▶ Records shown:
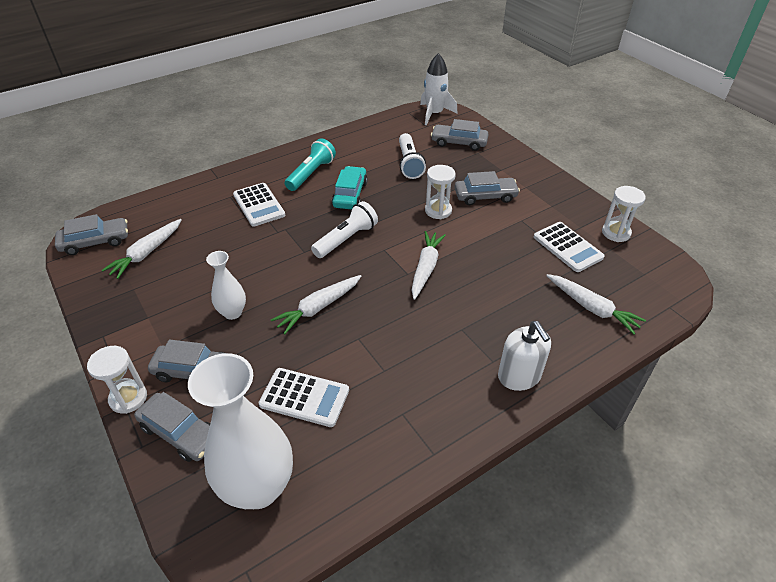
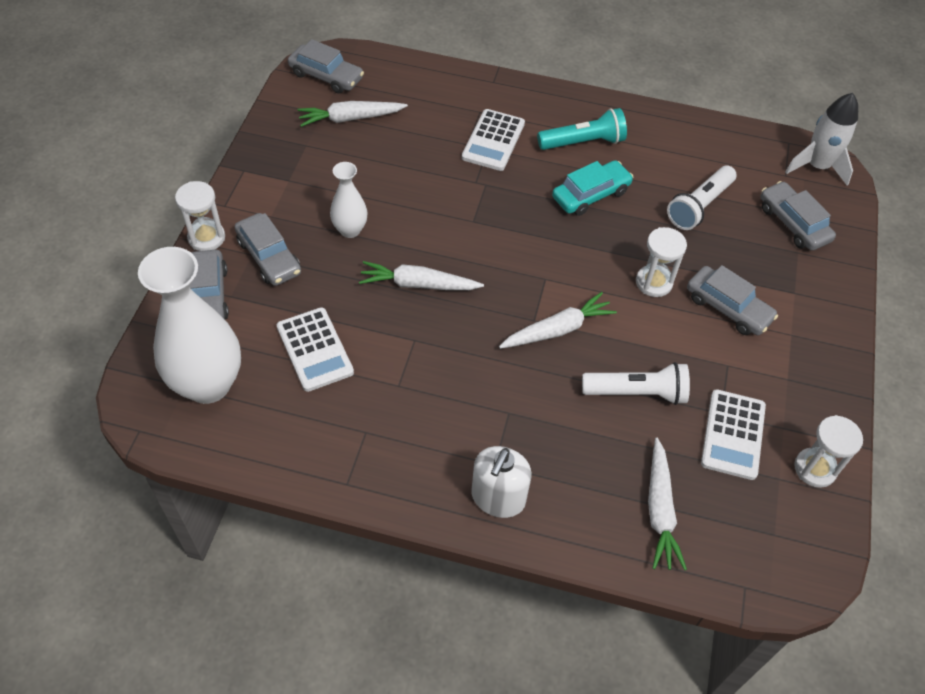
camera: 45 degrees right, 10 degrees up
(346, 239) = (525, 239): white flashlight -> white flashlight (637, 393)

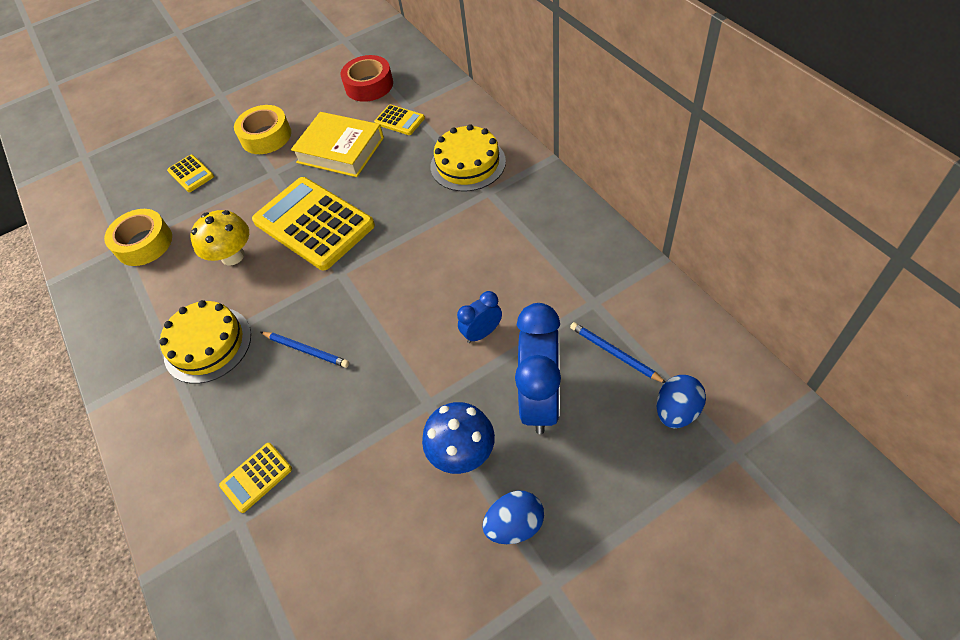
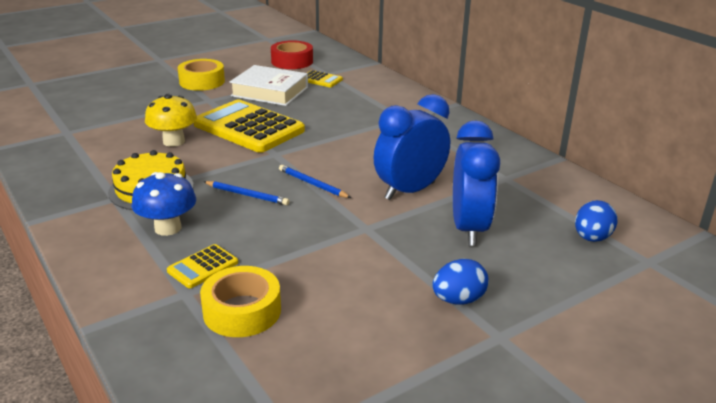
camera: 10 degrees left, 25 degrees down
(144, 243) = (88, 131): yellow tape -> yellow tape (242, 311)
(191, 174) = (133, 97): yellow calculator -> none
(340, 150) = (270, 92): yellow book -> white book
(462, 452) = (402, 256): blue mushroom -> blue mushroom (168, 228)
(468, 164) = (383, 103): yellow cake -> none
(482, 333) = (409, 191): blue clock -> blue clock, size x1.98
(615, 353) = (530, 205): blue pencil -> blue pencil (313, 184)

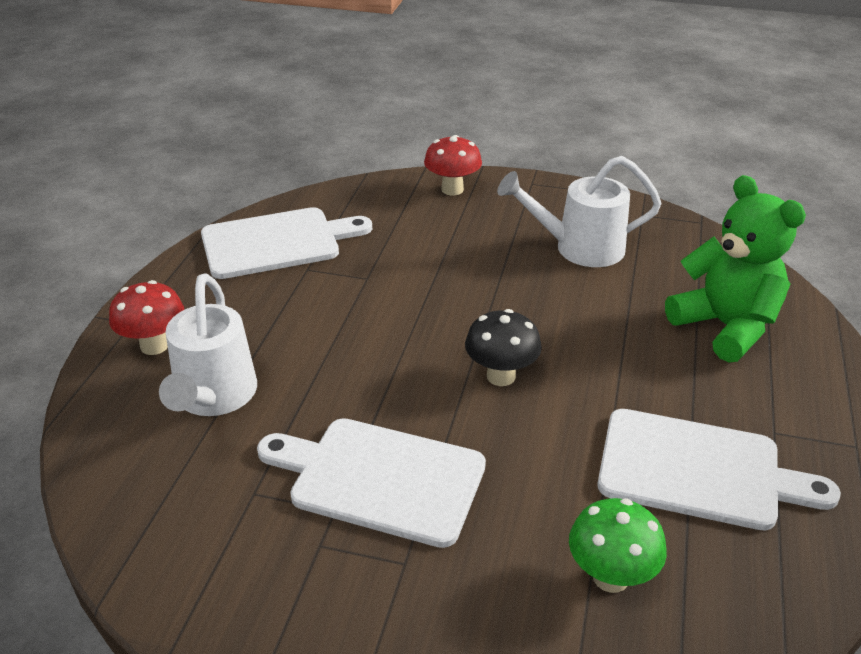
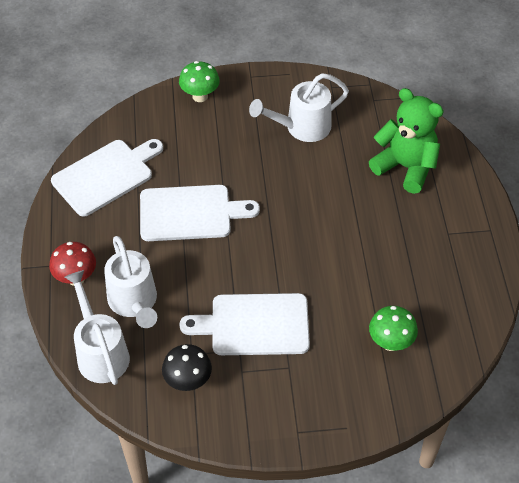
camera: 20 degrees left, 15 degrees up
(118, 450) = (100, 352): none -> white watering can
(452, 189) = (200, 96): red mushroom -> green mushroom
(501, 376) = (292, 239): black mushroom -> black mushroom (188, 381)
(698, 470) = (415, 269): white cutting board -> white cutting board (190, 213)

▶ To do:
What is wanted is an exact repetition of the lines from the one with "(501, 376) = (292, 239): black" through the last line of the material above, both ends included.

▶ Your response:
(501, 376) = (292, 239): black mushroom -> black mushroom (188, 381)
(698, 470) = (415, 269): white cutting board -> white cutting board (190, 213)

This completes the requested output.